Rewrite the rows from the line with "Poetry [94, 361]" through the last row, replacing "Non-fiction" with "Nonfiction" and leaving everything else unchanged.

Pointing rows for screenshots and pages:
···

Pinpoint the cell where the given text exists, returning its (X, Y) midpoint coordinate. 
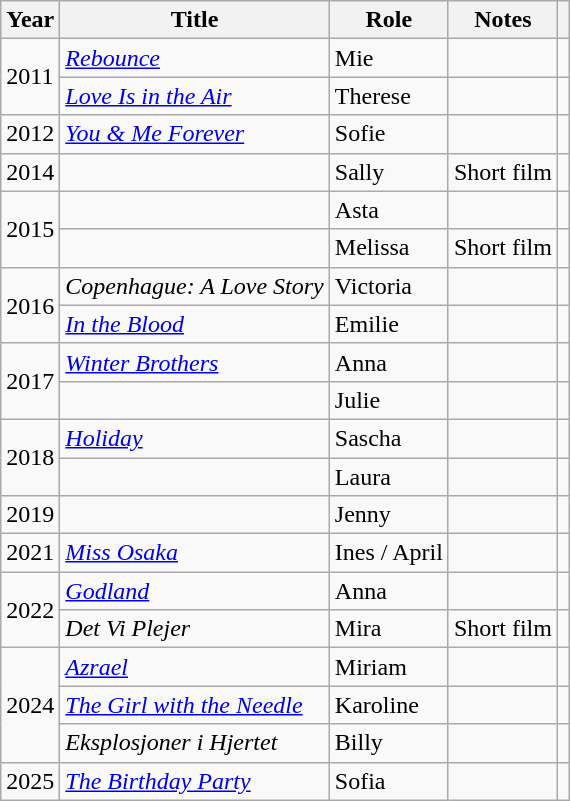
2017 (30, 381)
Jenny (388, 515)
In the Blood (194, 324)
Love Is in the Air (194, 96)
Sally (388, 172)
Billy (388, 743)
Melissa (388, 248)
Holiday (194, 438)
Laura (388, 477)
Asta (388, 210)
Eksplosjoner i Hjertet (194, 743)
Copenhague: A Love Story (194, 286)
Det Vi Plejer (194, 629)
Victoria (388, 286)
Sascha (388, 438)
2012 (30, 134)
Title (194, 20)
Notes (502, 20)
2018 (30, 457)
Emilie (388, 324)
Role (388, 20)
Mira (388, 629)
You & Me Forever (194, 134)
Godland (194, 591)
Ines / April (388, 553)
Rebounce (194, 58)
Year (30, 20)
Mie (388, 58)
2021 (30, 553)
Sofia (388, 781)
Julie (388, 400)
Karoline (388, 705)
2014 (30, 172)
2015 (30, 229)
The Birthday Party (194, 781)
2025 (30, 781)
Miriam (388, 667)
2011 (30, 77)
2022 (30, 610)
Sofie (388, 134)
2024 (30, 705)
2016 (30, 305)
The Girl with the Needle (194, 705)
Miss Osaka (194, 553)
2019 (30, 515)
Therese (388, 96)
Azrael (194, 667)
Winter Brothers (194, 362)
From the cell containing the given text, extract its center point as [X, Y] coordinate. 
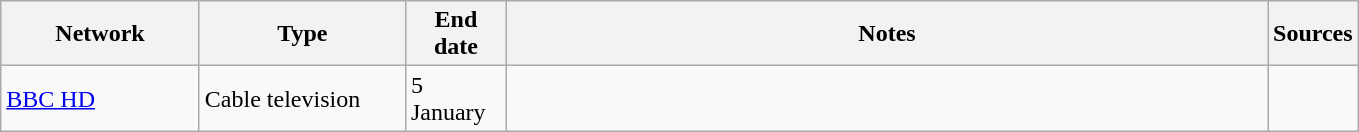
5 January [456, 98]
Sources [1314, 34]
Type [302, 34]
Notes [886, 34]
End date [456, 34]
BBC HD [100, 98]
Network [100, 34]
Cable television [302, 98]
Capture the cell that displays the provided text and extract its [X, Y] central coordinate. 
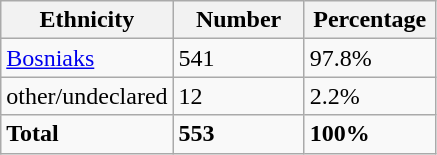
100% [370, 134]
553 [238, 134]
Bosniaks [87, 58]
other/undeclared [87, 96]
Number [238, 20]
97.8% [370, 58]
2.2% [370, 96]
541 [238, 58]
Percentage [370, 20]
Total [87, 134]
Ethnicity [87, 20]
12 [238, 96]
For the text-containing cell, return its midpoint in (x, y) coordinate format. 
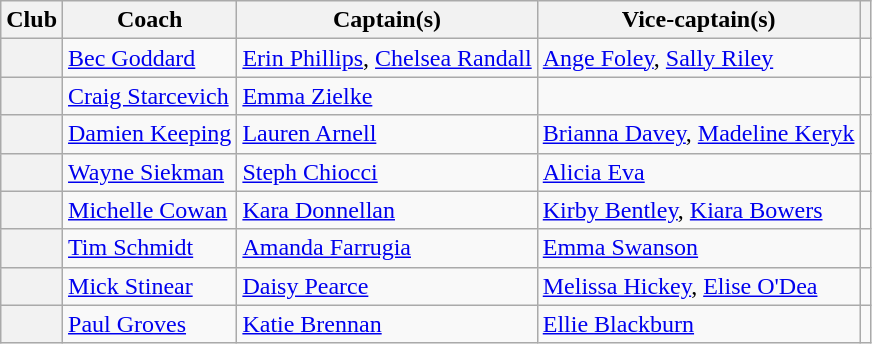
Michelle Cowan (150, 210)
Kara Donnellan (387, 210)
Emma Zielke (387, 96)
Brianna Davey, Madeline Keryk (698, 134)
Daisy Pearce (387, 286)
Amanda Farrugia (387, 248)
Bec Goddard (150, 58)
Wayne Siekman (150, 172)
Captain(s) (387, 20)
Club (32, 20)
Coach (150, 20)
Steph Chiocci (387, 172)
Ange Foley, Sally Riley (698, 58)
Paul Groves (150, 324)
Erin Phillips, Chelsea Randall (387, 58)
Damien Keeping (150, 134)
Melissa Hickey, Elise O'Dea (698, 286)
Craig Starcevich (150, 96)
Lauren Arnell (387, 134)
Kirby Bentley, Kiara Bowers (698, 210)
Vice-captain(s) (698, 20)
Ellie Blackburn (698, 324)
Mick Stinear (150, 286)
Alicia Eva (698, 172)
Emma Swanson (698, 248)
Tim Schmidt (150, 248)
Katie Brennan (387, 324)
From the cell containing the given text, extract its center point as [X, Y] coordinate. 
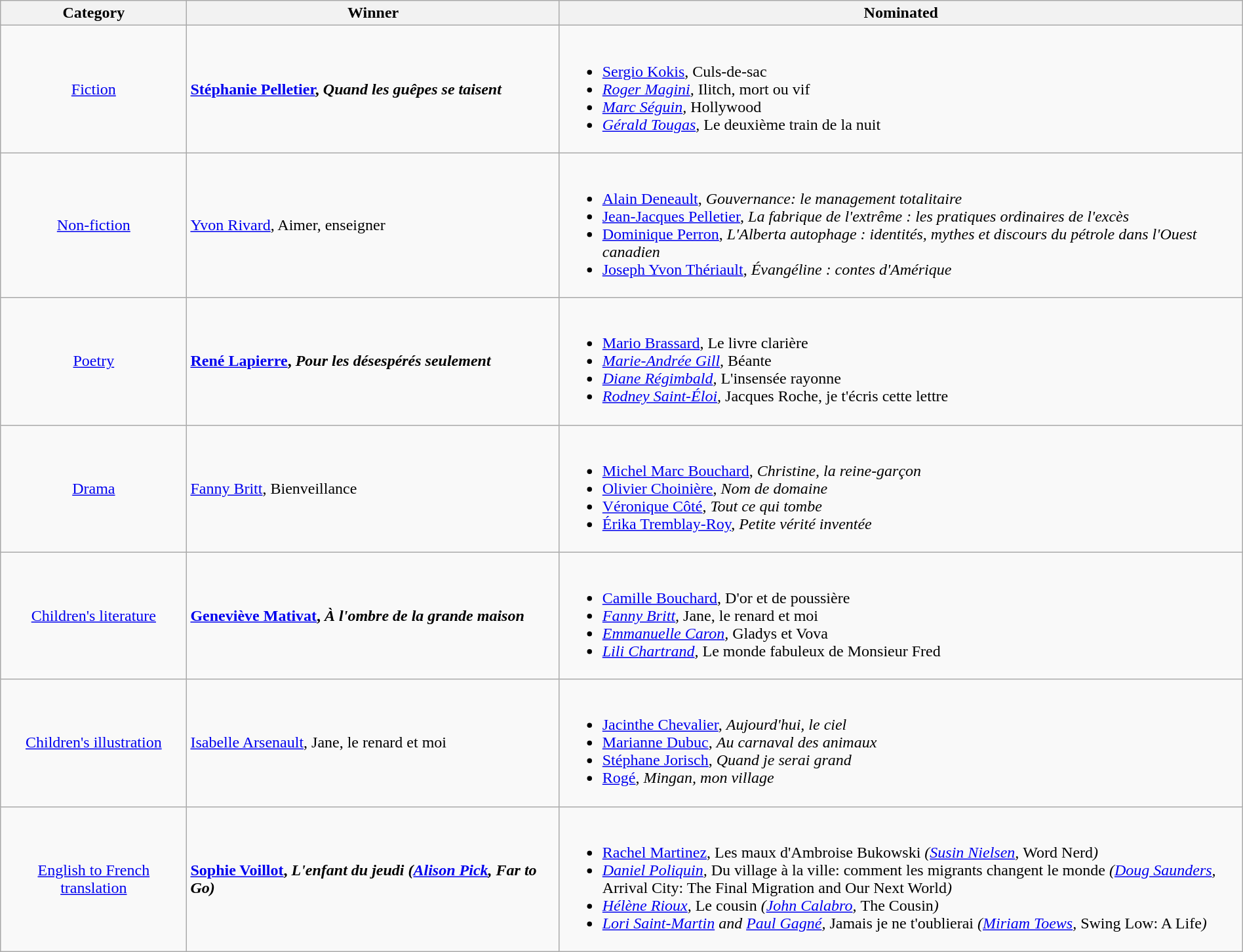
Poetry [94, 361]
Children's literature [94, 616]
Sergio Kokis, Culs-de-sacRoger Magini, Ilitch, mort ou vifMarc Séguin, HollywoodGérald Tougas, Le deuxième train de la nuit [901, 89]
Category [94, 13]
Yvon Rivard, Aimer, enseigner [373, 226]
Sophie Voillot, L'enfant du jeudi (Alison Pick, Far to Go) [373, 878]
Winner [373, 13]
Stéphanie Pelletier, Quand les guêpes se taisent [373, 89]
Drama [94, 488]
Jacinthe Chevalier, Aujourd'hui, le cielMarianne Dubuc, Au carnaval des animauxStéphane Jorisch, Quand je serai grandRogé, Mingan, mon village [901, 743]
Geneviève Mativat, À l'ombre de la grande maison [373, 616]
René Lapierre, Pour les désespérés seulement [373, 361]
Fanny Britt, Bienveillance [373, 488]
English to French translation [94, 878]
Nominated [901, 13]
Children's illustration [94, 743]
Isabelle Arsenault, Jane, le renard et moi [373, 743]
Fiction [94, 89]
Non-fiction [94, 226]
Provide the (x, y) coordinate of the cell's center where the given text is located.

···

EXERCISE ANSWER:
Poetry [94, 361]
Children's literature [94, 616]
Sergio Kokis, Culs-de-sacRoger Magini, Ilitch, mort ou vifMarc Séguin, HollywoodGérald Tougas, Le deuxième train de la nuit [901, 89]
Category [94, 13]
Yvon Rivard, Aimer, enseigner [373, 226]
Sophie Voillot, L'enfant du jeudi (Alison Pick, Far to Go) [373, 878]
Winner [373, 13]
Stéphanie Pelletier, Quand les guêpes se taisent [373, 89]
Drama [94, 488]
Jacinthe Chevalier, Aujourd'hui, le cielMarianne Dubuc, Au carnaval des animauxStéphane Jorisch, Quand je serai grandRogé, Mingan, mon village [901, 743]
Geneviève Mativat, À l'ombre de la grande maison [373, 616]
René Lapierre, Pour les désespérés seulement [373, 361]
Fanny Britt, Bienveillance [373, 488]
English to French translation [94, 878]
Nominated [901, 13]
Children's illustration [94, 743]
Isabelle Arsenault, Jane, le renard et moi [373, 743]
Fiction [94, 89]
Nonfiction [94, 226]
Provide the (x, y) coordinate of the cell's center where the given text is located.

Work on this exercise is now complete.